Word for word, copy out every line of the records, omitting each picture.
Top of Material provided
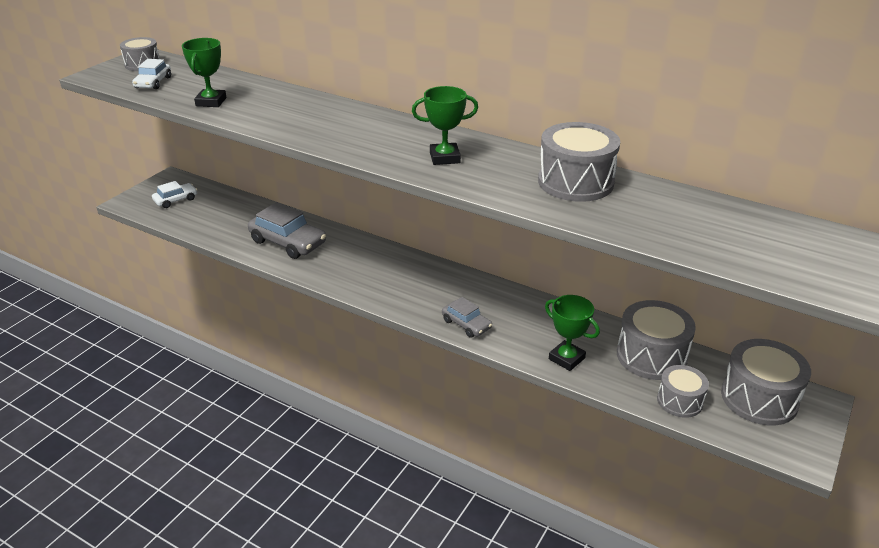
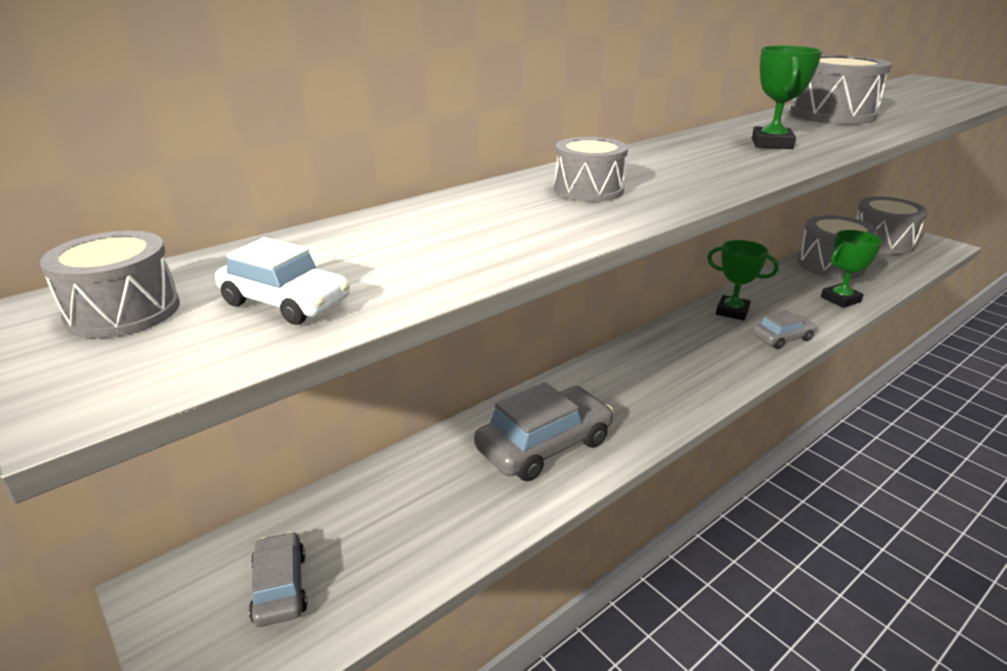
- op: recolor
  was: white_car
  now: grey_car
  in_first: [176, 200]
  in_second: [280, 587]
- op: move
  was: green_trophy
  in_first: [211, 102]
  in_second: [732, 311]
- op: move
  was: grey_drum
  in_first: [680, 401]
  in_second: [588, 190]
Bottom of Material provided
== Your solution ==
- op: recolor
  was: white_car
  now: grey_car
  in_first: [176, 200]
  in_second: [280, 587]
- op: move
  was: green_trophy
  in_first: [211, 102]
  in_second: [732, 311]
- op: move
  was: grey_drum
  in_first: [680, 401]
  in_second: [588, 190]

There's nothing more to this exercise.